#### Action item
The required output is the line with "pink vase [440,365,489,455]" plus all lines that follow it to the end of the listing below, written out exactly, with no pictures.

=== Section Start ===

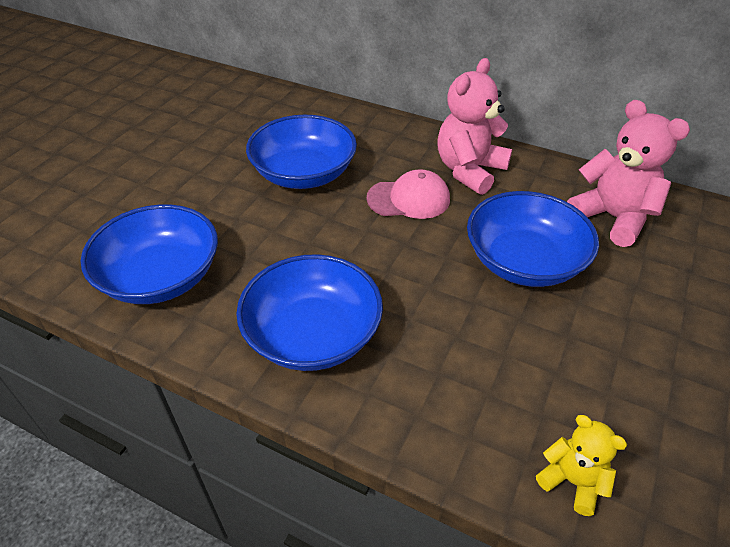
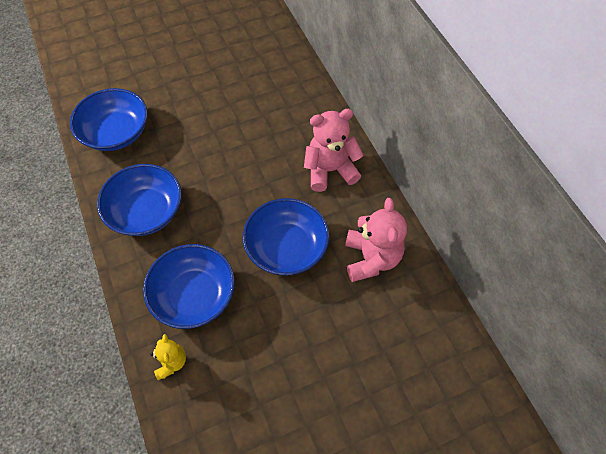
camera: 40 degrees right, 15 degrees up
blue bowl [246,115,357,189] -> blue bowl moved to [143,244,235,329]
pink cap [367,169,450,219] -> none

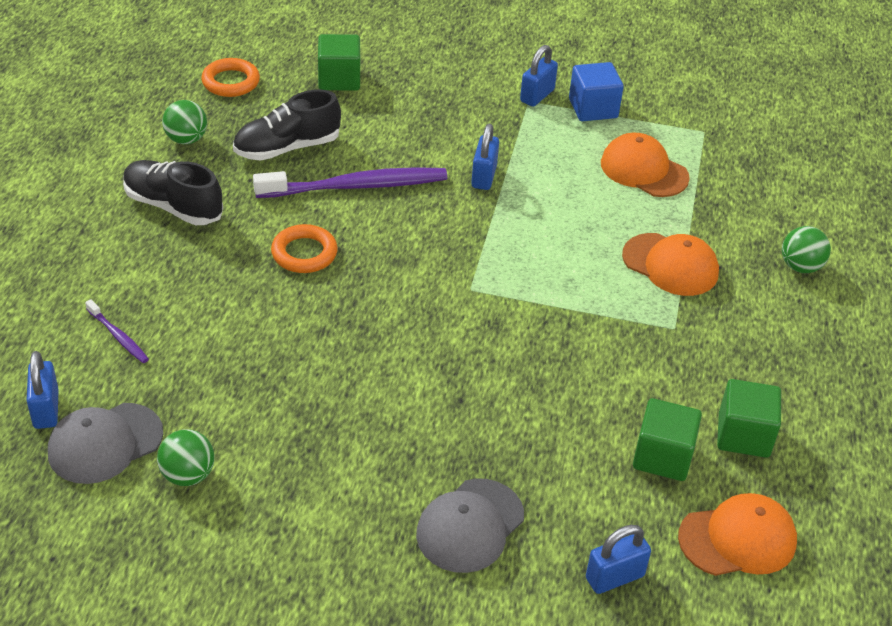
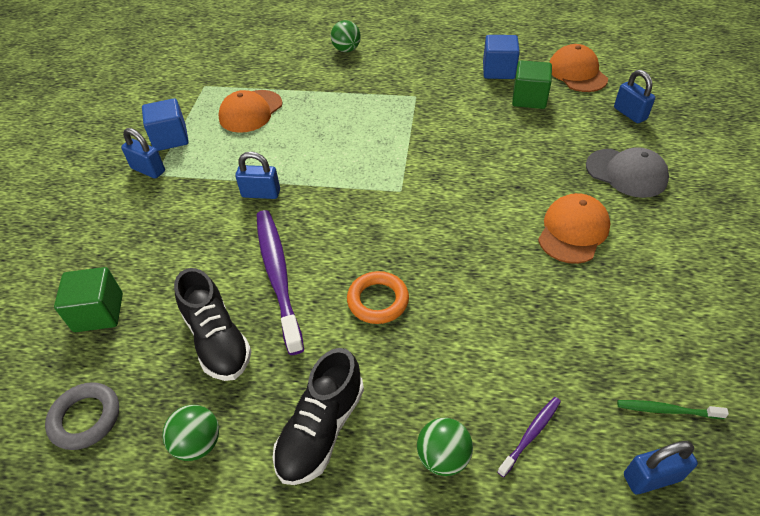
camera: 90 degrees left, 5 degrees up
grey cap [48,403,163,484] -> green toothbrush [617,400,729,419]
green ball [157,429,215,486] -> green ball moved to [417,418,473,476]
orange ring [201,58,260,97] -> grey ring [45,382,119,450]
orange cap [622,233,719,296] -> orange cap moved to [538,193,610,264]
green cube [717,379,781,458] -> blue cube [483,35,520,79]

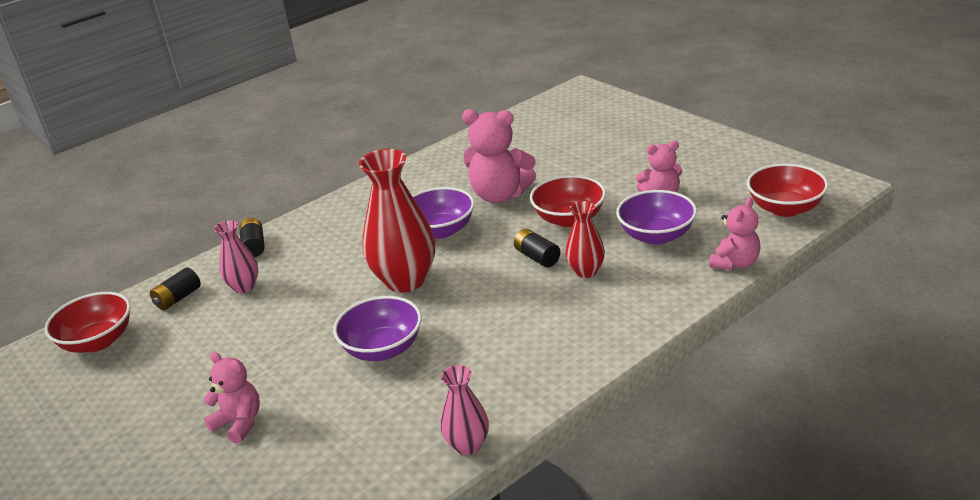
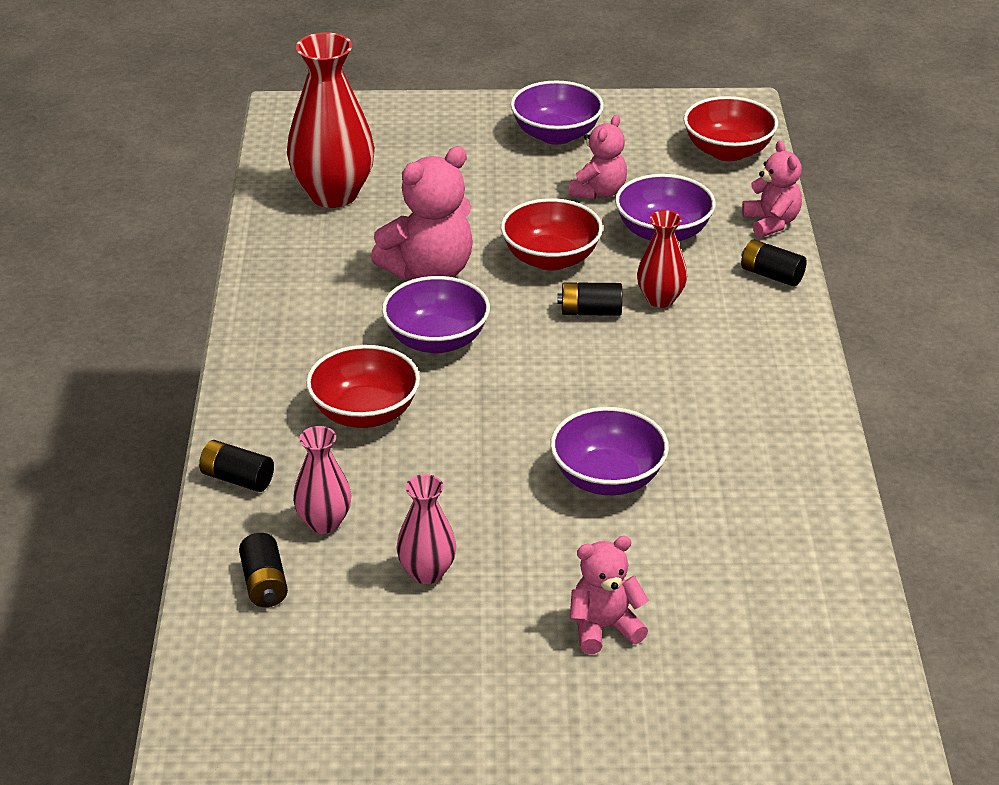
camera: 55 degrees left, 5 degrees up
red bowl [45,292,131,353] -> red bowl moved to [306,345,420,428]
red vase [359,149,435,293] -> red vase moved to [287,33,375,208]
pink vase [440,365,489,455] -> pink vase moved to [396,474,456,584]
none -> purple bowl [510,80,604,145]
none -> black battery [741,239,807,286]

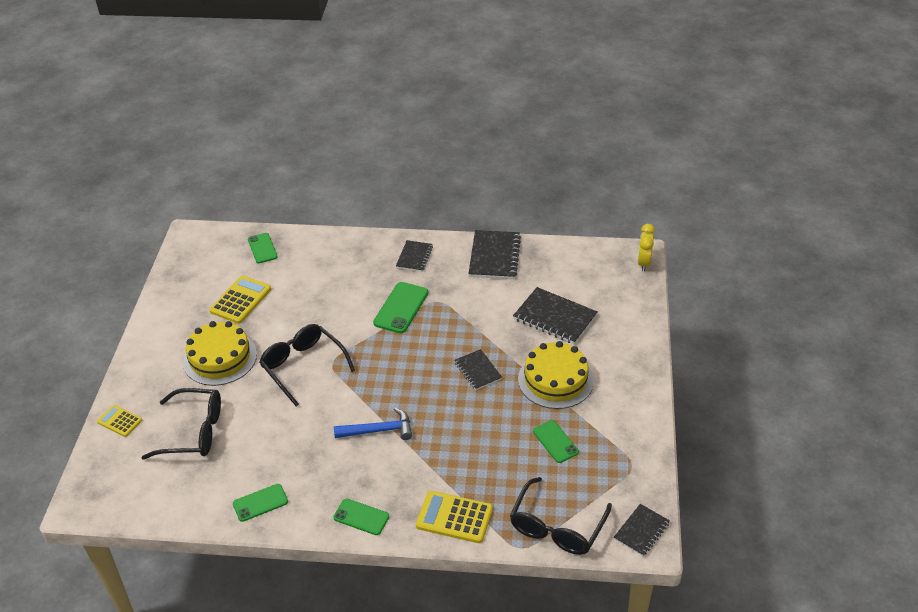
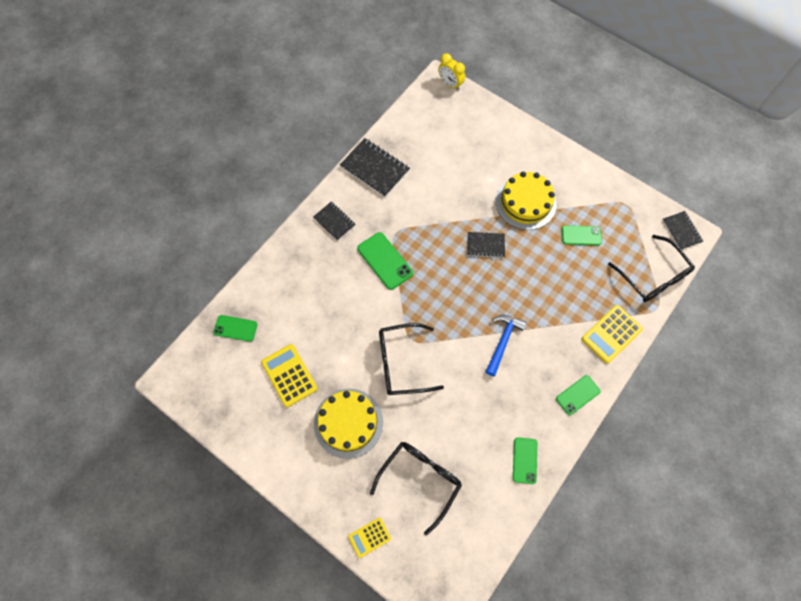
camera: 60 degrees left, 25 degrees up
black notebook [513,287,597,344] -> none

=== Section End ===

#### Answer section
pink vase [440,365,489,455] -> pink vase moved to [396,474,456,584]
none -> purple bowl [510,80,604,145]
none -> black battery [741,239,807,286]

camera: 60 degrees left, 25 degrees up
black notebook [513,287,597,344] -> none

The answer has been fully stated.